RECORDS TO USE Start Marker

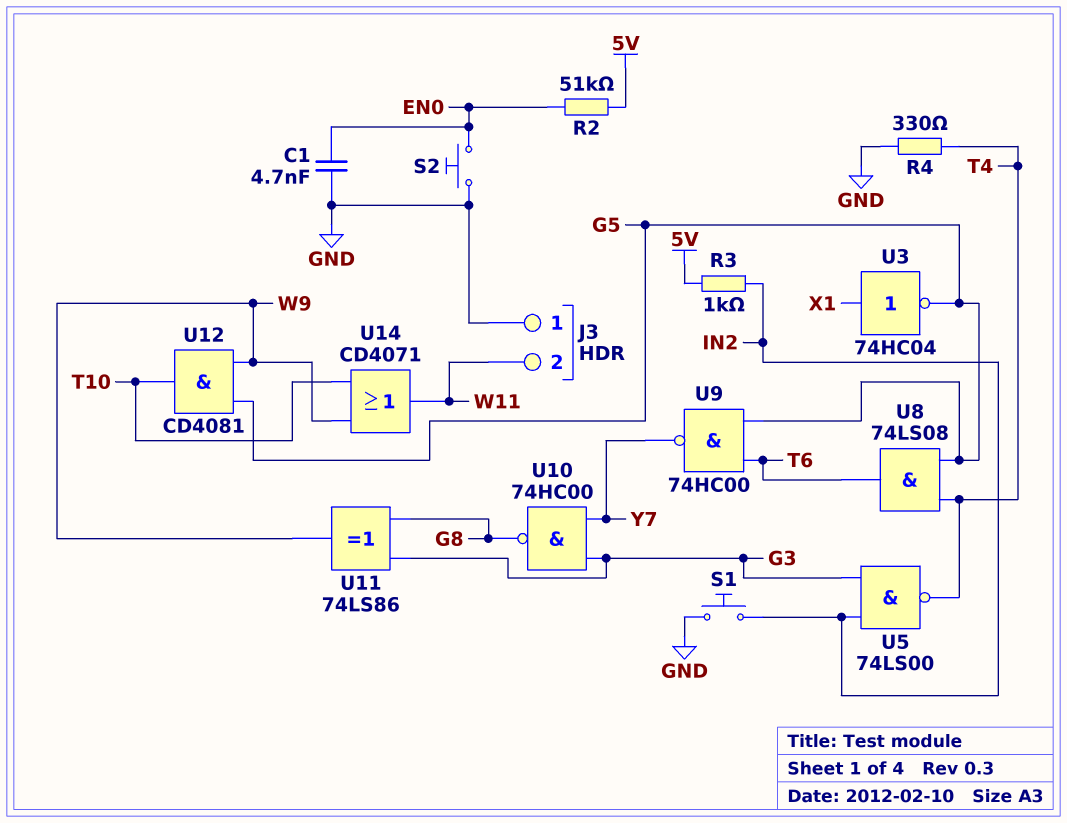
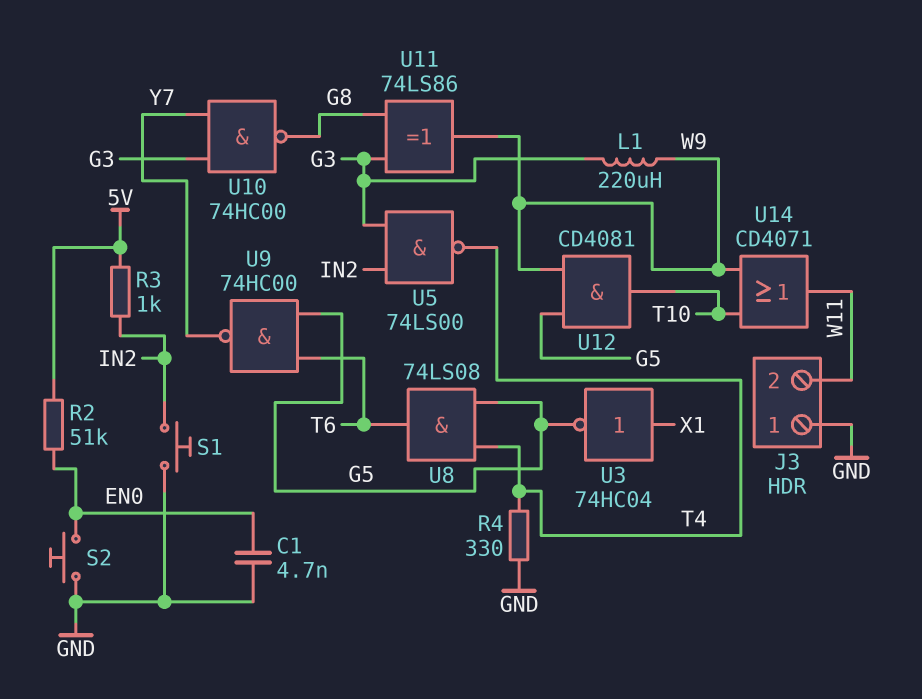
L1: none -> 220uH (G3, W9)

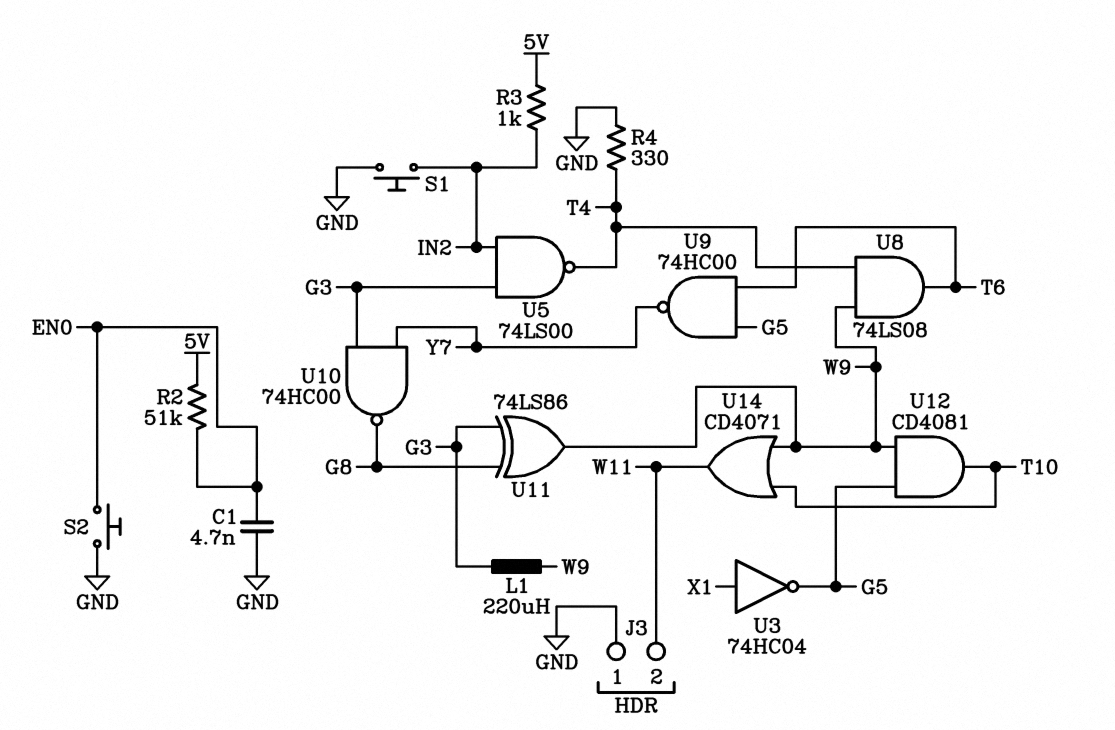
U8: AND 74LS08 (in G5, in T4, out T6) -> AND 74LS08 (in T4, in W9, out T6)

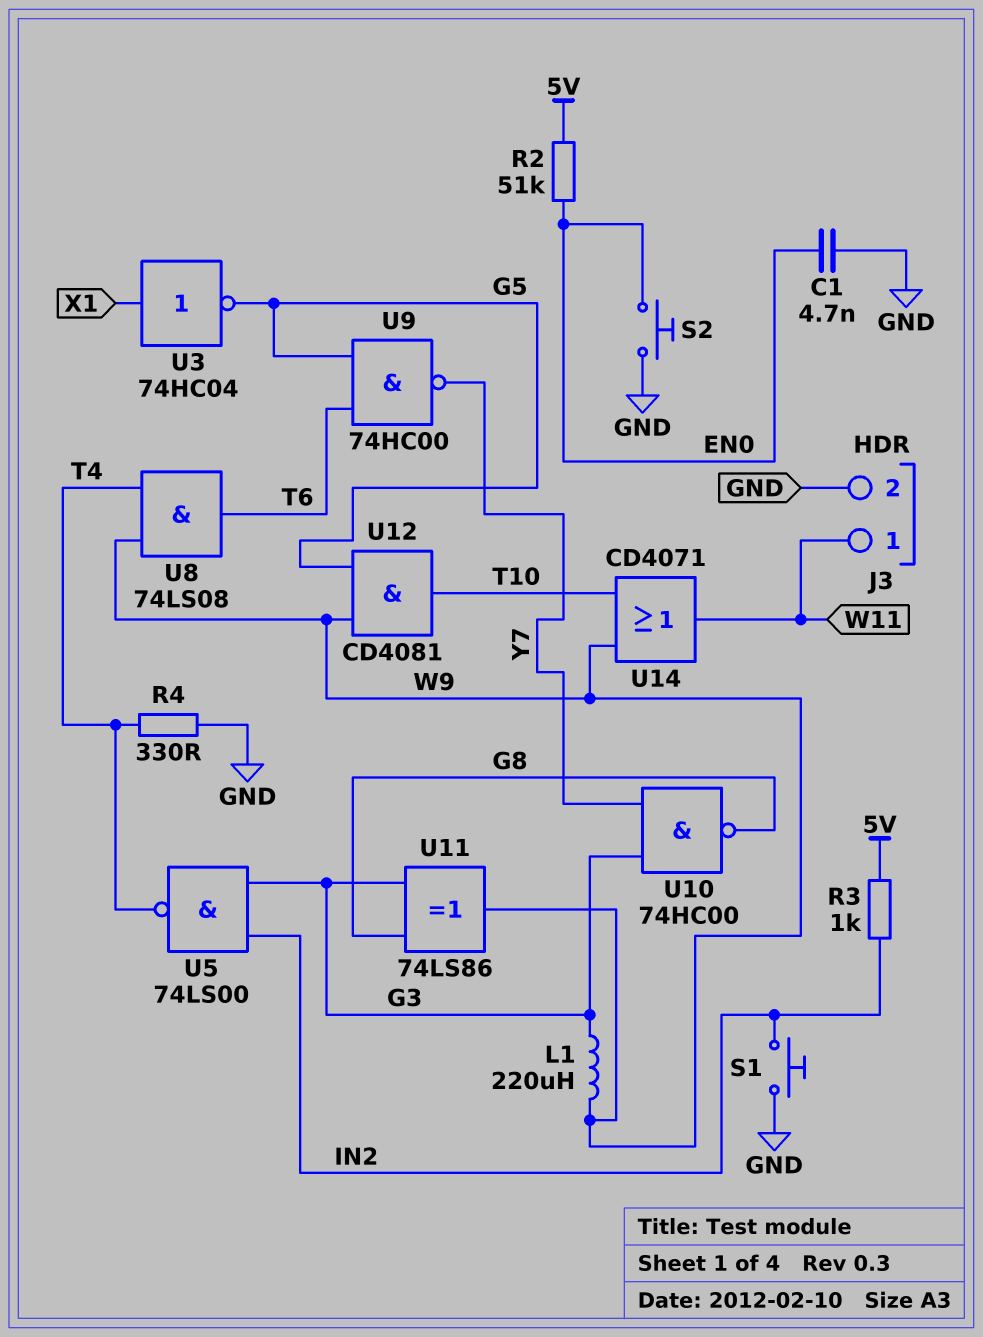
J3 pin 1: GND -> W11
J3 pin 2: W11 -> GND

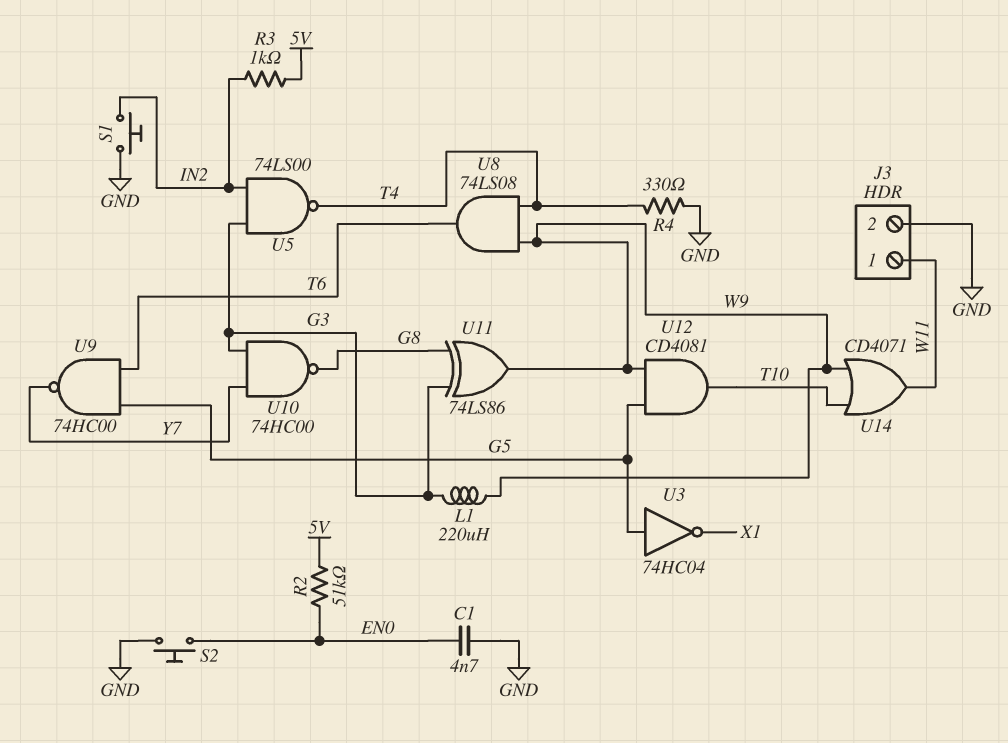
U3: NOT 74HC04 (in X1, out G5) -> NOT 74HC04 (in G5, out X1)

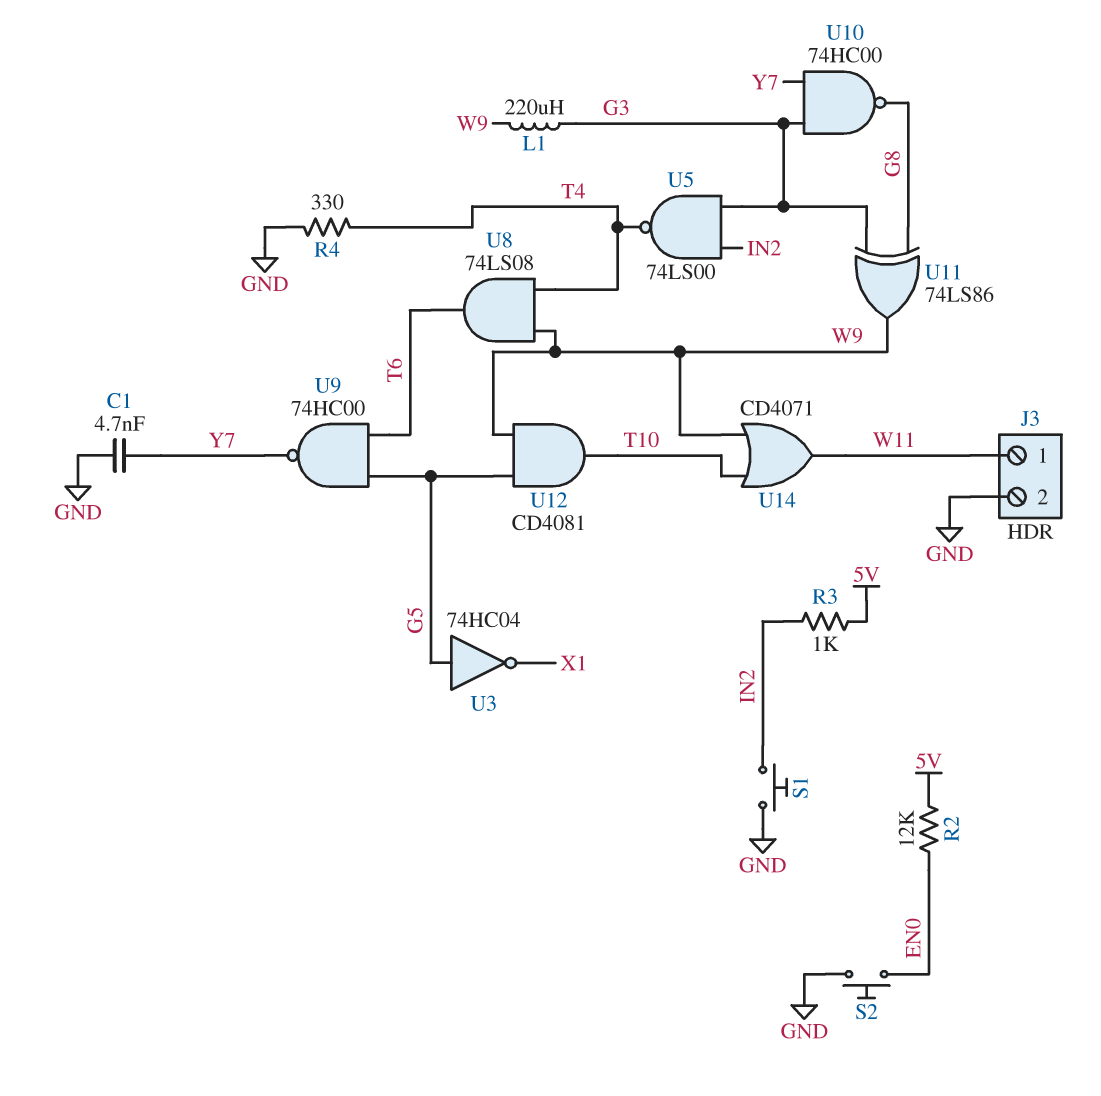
C1: 4.7nF (EN0, GND) -> 4.7nF (GND, Y7)
R2: 51k (5V, EN0) -> 12k (5V, EN0)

RECORDS TO USE End Marker

* **TASK BRIEF**
Set down the records again exactly as they appear, leaving each picture behind.

* **EXERCISE OUTPUT**
L1: none -> 220uH (G3, W9)

U8: AND 74LS08 (in G5, in T4, out T6) -> AND 74LS08 (in T4, in W9, out T6)

J3 pin 1: GND -> W11
J3 pin 2: W11 -> GND

U3: NOT 74HC04 (in X1, out G5) -> NOT 74HC04 (in G5, out X1)

C1: 4.7nF (EN0, GND) -> 4.7nF (GND, Y7)
R2: 51k (5V, EN0) -> 12k (5V, EN0)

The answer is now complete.